STATED TASK —
Report each line of the rows below that contains the string "closed", copying every such line in full.

******************************

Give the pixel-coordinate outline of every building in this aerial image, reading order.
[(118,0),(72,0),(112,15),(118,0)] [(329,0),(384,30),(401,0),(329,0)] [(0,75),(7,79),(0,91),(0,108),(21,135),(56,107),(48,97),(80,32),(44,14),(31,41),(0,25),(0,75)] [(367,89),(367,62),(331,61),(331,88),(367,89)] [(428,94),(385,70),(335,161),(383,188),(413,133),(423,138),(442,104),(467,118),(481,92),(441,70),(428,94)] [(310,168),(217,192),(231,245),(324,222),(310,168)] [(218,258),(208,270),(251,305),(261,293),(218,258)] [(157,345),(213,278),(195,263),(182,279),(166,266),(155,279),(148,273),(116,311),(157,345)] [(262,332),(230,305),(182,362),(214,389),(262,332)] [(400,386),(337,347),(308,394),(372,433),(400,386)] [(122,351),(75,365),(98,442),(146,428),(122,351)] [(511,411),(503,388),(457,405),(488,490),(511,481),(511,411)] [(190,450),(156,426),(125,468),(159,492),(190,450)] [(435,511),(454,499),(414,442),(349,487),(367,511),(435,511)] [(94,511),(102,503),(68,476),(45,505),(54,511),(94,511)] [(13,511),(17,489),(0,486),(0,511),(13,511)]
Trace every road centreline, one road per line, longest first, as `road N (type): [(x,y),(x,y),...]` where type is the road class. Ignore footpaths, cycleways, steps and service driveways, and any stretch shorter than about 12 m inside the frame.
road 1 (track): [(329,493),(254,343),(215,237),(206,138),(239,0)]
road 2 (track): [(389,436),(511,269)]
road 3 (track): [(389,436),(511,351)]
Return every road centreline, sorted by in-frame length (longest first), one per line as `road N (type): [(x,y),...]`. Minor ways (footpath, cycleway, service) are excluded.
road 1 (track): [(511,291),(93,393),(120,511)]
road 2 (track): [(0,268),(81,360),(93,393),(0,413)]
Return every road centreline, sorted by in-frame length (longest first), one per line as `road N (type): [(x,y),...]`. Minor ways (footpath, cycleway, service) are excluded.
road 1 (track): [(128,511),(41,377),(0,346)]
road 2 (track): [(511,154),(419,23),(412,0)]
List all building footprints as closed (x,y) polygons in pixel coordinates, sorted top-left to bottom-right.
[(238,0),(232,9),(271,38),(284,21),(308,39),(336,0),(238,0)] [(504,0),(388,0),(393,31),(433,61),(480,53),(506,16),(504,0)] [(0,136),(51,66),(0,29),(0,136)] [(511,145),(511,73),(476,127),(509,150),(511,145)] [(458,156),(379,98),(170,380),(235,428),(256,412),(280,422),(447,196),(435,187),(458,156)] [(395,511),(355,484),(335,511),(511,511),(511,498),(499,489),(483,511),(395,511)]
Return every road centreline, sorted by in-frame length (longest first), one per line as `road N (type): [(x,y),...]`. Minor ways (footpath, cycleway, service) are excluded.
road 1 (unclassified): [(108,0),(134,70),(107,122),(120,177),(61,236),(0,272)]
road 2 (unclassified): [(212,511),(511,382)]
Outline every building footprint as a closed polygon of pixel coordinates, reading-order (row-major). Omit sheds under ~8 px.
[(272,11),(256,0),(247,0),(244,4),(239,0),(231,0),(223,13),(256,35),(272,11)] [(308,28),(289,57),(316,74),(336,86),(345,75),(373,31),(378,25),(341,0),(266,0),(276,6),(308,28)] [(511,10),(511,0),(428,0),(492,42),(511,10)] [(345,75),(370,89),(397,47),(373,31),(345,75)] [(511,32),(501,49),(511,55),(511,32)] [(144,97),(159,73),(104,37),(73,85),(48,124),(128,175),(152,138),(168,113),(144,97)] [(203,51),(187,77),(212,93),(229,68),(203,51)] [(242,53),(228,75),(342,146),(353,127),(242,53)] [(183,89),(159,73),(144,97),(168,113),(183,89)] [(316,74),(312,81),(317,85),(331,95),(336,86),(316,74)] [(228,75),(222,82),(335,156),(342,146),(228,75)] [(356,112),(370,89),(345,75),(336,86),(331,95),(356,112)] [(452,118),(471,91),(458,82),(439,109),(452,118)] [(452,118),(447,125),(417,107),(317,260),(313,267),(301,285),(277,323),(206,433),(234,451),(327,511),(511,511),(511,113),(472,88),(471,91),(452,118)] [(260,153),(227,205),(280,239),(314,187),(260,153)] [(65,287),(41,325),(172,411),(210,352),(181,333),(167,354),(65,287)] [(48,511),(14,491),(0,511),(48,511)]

******************************

SOLUTION TO THIS TASK —
List all building footprints as closed (x,y) polygons in pixel coordinates, sorted top-left to bottom-right.
Outline every building footprint as a closed polygon of pixel coordinates, reading-order (row-major). Omit sheds under ~8 px.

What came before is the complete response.